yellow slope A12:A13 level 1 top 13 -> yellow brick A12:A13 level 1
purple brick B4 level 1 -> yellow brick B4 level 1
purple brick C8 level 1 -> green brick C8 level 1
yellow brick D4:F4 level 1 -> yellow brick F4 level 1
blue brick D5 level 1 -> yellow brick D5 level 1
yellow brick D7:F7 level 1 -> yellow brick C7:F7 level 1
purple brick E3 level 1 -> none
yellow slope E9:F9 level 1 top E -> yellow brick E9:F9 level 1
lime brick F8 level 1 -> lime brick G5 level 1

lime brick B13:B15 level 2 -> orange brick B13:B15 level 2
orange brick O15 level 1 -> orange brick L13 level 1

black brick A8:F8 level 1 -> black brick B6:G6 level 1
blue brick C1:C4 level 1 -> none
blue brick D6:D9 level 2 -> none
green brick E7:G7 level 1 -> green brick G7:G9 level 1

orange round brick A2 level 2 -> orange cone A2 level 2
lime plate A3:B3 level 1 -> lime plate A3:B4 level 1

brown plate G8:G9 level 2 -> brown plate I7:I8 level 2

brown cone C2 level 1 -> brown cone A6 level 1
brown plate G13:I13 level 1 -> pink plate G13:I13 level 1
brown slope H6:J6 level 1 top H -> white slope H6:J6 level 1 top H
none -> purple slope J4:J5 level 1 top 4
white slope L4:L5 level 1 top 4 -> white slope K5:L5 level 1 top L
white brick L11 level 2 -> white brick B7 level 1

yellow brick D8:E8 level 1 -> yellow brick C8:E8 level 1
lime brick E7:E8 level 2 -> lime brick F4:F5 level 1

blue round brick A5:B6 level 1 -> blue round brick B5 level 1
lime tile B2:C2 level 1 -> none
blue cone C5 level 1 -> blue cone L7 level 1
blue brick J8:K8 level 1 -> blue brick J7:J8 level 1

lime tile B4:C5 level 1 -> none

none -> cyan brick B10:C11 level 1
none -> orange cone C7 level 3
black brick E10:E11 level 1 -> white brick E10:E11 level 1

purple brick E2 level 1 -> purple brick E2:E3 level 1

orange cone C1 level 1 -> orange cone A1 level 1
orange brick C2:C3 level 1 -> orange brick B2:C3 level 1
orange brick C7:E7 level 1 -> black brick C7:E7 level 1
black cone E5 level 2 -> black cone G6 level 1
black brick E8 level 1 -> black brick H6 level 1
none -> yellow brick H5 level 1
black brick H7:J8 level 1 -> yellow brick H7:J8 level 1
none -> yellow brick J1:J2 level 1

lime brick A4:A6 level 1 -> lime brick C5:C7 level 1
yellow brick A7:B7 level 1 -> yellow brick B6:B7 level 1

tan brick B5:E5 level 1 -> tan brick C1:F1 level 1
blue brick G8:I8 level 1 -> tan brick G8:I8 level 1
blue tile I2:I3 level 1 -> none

§

[What to work on]
Would you please write out, exactly and with no other lines, the stretch of the listing above from the line containing "purple brick E3 level 1 -> none" through the line containing "orange cone C1"?

[Output of the exercise]
purple brick E3 level 1 -> none
yellow slope E9:F9 level 1 top E -> yellow brick E9:F9 level 1
lime brick F8 level 1 -> lime brick G5 level 1

lime brick B13:B15 level 2 -> orange brick B13:B15 level 2
orange brick O15 level 1 -> orange brick L13 level 1

black brick A8:F8 level 1 -> black brick B6:G6 level 1
blue brick C1:C4 level 1 -> none
blue brick D6:D9 level 2 -> none
green brick E7:G7 level 1 -> green brick G7:G9 level 1

orange round brick A2 level 2 -> orange cone A2 level 2
lime plate A3:B3 level 1 -> lime plate A3:B4 level 1

brown plate G8:G9 level 2 -> brown plate I7:I8 level 2

brown cone C2 level 1 -> brown cone A6 level 1
brown plate G13:I13 level 1 -> pink plate G13:I13 level 1
brown slope H6:J6 level 1 top H -> white slope H6:J6 level 1 top H
none -> purple slope J4:J5 level 1 top 4
white slope L4:L5 level 1 top 4 -> white slope K5:L5 level 1 top L
white brick L11 level 2 -> white brick B7 level 1

yellow brick D8:E8 level 1 -> yellow brick C8:E8 level 1
lime brick E7:E8 level 2 -> lime brick F4:F5 level 1

blue round brick A5:B6 level 1 -> blue round brick B5 level 1
lime tile B2:C2 level 1 -> none
blue cone C5 level 1 -> blue cone L7 level 1
blue brick J8:K8 level 1 -> blue brick J7:J8 level 1

lime tile B4:C5 level 1 -> none

none -> cyan brick B10:C11 level 1
none -> orange cone C7 level 3
black brick E10:E11 level 1 -> white brick E10:E11 level 1

purple brick E2 level 1 -> purple brick E2:E3 level 1

orange cone C1 level 1 -> orange cone A1 level 1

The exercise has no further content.